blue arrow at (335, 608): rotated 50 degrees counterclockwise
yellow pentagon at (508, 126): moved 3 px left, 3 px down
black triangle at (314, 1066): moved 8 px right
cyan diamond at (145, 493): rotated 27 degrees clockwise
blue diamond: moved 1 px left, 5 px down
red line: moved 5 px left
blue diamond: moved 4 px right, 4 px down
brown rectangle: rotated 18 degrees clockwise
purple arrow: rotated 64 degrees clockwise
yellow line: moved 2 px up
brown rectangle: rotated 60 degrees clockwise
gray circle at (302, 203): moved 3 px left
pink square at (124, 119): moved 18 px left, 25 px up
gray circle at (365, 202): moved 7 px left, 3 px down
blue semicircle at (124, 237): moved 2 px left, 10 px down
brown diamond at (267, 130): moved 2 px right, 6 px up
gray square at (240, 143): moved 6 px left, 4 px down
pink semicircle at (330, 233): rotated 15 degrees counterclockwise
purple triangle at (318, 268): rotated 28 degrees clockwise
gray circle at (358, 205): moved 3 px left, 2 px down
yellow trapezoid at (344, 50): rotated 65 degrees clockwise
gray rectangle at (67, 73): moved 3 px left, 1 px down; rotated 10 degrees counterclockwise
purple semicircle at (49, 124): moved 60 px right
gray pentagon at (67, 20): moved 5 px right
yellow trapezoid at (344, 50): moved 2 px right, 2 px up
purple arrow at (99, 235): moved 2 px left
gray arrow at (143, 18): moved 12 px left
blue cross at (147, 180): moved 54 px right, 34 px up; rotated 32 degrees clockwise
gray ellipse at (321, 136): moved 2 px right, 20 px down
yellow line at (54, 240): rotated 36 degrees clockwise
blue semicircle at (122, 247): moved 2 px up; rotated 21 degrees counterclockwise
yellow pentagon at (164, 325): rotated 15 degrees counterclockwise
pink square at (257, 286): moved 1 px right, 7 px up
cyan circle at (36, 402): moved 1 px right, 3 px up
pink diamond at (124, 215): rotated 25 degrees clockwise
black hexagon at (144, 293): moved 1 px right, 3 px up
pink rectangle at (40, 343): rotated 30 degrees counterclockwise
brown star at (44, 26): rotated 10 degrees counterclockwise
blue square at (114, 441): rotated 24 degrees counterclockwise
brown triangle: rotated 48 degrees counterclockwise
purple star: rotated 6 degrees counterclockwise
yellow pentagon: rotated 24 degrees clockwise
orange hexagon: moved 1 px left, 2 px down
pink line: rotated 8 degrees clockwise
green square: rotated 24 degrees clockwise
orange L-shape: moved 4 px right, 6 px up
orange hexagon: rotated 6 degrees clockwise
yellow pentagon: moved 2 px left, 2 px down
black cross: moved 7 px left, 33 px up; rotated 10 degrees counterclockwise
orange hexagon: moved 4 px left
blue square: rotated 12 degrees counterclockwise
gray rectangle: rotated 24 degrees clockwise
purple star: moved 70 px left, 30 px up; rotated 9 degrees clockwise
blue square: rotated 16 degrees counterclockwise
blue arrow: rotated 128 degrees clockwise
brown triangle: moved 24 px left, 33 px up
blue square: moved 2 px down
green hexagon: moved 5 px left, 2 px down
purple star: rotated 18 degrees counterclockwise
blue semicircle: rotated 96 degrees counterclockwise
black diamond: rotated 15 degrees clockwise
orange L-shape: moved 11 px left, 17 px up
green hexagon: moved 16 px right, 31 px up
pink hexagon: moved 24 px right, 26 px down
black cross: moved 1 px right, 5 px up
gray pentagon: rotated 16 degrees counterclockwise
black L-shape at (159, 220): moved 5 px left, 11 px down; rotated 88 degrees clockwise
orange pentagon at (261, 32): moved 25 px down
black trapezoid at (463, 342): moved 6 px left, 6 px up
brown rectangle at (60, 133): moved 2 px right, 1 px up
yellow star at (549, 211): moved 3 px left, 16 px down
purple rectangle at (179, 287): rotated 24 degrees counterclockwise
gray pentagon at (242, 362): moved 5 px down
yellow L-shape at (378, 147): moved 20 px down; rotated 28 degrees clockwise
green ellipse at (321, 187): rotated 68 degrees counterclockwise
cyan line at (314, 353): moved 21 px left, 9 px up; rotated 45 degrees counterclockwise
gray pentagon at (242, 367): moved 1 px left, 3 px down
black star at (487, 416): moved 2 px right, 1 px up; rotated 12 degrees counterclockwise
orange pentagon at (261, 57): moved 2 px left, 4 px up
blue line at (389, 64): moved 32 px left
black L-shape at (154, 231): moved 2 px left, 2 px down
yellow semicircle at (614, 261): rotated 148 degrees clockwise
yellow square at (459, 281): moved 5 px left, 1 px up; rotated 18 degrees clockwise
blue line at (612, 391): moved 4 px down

Written instruction:
Can you reproduce the listing word for word, starting at its first line and ending at the line that contains "purple arrow: rotated 64 degrees clockwise", with both of those lines included?

Exercise output:
blue arrow at (335, 608): rotated 50 degrees counterclockwise
yellow pentagon at (508, 126): moved 3 px left, 3 px down
black triangle at (314, 1066): moved 8 px right
cyan diamond at (145, 493): rotated 27 degrees clockwise
blue diamond: moved 1 px left, 5 px down
red line: moved 5 px left
blue diamond: moved 4 px right, 4 px down
brown rectangle: rotated 18 degrees clockwise
purple arrow: rotated 64 degrees clockwise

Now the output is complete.